Given records: Begin

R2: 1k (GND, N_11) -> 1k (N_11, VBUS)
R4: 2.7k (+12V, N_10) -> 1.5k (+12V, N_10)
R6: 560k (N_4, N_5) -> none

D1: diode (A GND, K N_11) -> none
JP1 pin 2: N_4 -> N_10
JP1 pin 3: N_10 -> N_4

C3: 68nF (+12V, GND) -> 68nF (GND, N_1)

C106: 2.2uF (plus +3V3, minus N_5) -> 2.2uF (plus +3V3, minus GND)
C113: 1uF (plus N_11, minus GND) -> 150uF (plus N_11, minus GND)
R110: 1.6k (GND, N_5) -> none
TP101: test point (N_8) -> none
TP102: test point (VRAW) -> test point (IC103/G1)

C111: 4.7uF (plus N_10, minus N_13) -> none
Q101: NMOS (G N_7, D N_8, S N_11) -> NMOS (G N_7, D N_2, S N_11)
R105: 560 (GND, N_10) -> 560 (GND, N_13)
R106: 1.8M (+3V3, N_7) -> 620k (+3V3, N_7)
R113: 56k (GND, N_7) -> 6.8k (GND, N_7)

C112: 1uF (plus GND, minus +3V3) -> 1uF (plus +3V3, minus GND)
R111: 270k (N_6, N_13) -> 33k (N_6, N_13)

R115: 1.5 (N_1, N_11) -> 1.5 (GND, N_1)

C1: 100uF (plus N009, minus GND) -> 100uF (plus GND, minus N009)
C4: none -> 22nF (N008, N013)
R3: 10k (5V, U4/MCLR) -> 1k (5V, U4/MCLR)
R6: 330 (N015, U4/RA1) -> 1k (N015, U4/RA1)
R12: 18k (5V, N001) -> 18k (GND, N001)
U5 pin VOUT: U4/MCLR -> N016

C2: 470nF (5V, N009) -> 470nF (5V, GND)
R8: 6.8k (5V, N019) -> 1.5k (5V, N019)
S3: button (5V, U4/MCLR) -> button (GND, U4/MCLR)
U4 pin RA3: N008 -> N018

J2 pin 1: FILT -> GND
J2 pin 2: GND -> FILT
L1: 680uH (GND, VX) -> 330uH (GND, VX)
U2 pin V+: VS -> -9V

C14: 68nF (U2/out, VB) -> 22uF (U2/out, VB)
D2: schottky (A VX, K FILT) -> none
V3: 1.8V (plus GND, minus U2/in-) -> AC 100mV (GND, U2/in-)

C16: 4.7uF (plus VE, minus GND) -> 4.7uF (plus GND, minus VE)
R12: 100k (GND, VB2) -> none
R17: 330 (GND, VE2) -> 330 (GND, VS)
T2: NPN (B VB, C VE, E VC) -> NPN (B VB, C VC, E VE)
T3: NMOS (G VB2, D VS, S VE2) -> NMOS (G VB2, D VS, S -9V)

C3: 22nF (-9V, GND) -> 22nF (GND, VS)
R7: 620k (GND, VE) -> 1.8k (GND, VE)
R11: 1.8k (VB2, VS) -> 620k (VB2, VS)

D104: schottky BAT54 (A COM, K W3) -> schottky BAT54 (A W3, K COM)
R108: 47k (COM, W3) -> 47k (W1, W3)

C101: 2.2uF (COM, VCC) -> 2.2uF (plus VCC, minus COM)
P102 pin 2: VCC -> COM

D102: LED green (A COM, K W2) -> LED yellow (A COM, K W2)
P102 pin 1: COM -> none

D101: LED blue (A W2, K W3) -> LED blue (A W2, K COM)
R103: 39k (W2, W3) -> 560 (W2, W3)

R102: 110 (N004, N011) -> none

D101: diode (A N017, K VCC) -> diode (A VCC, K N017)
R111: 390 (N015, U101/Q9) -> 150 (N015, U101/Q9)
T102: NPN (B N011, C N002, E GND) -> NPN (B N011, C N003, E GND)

Given records: End

> _Problem to work on_:
Return every record above exactly, line by line.

> _The answer_:
R2: 1k (GND, N_11) -> 1k (N_11, VBUS)
R4: 2.7k (+12V, N_10) -> 1.5k (+12V, N_10)
R6: 560k (N_4, N_5) -> none

D1: diode (A GND, K N_11) -> none
JP1 pin 2: N_4 -> N_10
JP1 pin 3: N_10 -> N_4

C3: 68nF (+12V, GND) -> 68nF (GND, N_1)

C106: 2.2uF (plus +3V3, minus N_5) -> 2.2uF (plus +3V3, minus GND)
C113: 1uF (plus N_11, minus GND) -> 150uF (plus N_11, minus GND)
R110: 1.6k (GND, N_5) -> none
TP101: test point (N_8) -> none
TP102: test point (VRAW) -> test point (IC103/G1)

C111: 4.7uF (plus N_10, minus N_13) -> none
Q101: NMOS (G N_7, D N_8, S N_11) -> NMOS (G N_7, D N_2, S N_11)
R105: 560 (GND, N_10) -> 560 (GND, N_13)
R106: 1.8M (+3V3, N_7) -> 620k (+3V3, N_7)
R113: 56k (GND, N_7) -> 6.8k (GND, N_7)

C112: 1uF (plus GND, minus +3V3) -> 1uF (plus +3V3, minus GND)
R111: 270k (N_6, N_13) -> 33k (N_6, N_13)

R115: 1.5 (N_1, N_11) -> 1.5 (GND, N_1)

C1: 100uF (plus N009, minus GND) -> 100uF (plus GND, minus N009)
C4: none -> 22nF (N008, N013)
R3: 10k (5V, U4/MCLR) -> 1k (5V, U4/MCLR)
R6: 330 (N015, U4/RA1) -> 1k (N015, U4/RA1)
R12: 18k (5V, N001) -> 18k (GND, N001)
U5 pin VOUT: U4/MCLR -> N016

C2: 470nF (5V, N009) -> 470nF (5V, GND)
R8: 6.8k (5V, N019) -> 1.5k (5V, N019)
S3: button (5V, U4/MCLR) -> button (GND, U4/MCLR)
U4 pin RA3: N008 -> N018

J2 pin 1: FILT -> GND
J2 pin 2: GND -> FILT
L1: 680uH (GND, VX) -> 330uH (GND, VX)
U2 pin V+: VS -> -9V

C14: 68nF (U2/out, VB) -> 22uF (U2/out, VB)
D2: schottky (A VX, K FILT) -> none
V3: 1.8V (plus GND, minus U2/in-) -> AC 100mV (GND, U2/in-)

C16: 4.7uF (plus VE, minus GND) -> 4.7uF (plus GND, minus VE)
R12: 100k (GND, VB2) -> none
R17: 330 (GND, VE2) -> 330 (GND, VS)
T2: NPN (B VB, C VE, E VC) -> NPN (B VB, C VC, E VE)
T3: NMOS (G VB2, D VS, S VE2) -> NMOS (G VB2, D VS, S -9V)

C3: 22nF (-9V, GND) -> 22nF (GND, VS)
R7: 620k (GND, VE) -> 1.8k (GND, VE)
R11: 1.8k (VB2, VS) -> 620k (VB2, VS)

D104: schottky BAT54 (A COM, K W3) -> schottky BAT54 (A W3, K COM)
R108: 47k (COM, W3) -> 47k (W1, W3)

C101: 2.2uF (COM, VCC) -> 2.2uF (plus VCC, minus COM)
P102 pin 2: VCC -> COM

D102: LED green (A COM, K W2) -> LED yellow (A COM, K W2)
P102 pin 1: COM -> none

D101: LED blue (A W2, K W3) -> LED blue (A W2, K COM)
R103: 39k (W2, W3) -> 560 (W2, W3)

R102: 110 (N004, N011) -> none

D101: diode (A N017, K VCC) -> diode (A VCC, K N017)
R111: 390 (N015, U101/Q9) -> 150 (N015, U101/Q9)
T102: NPN (B N011, C N002, E GND) -> NPN (B N011, C N003, E GND)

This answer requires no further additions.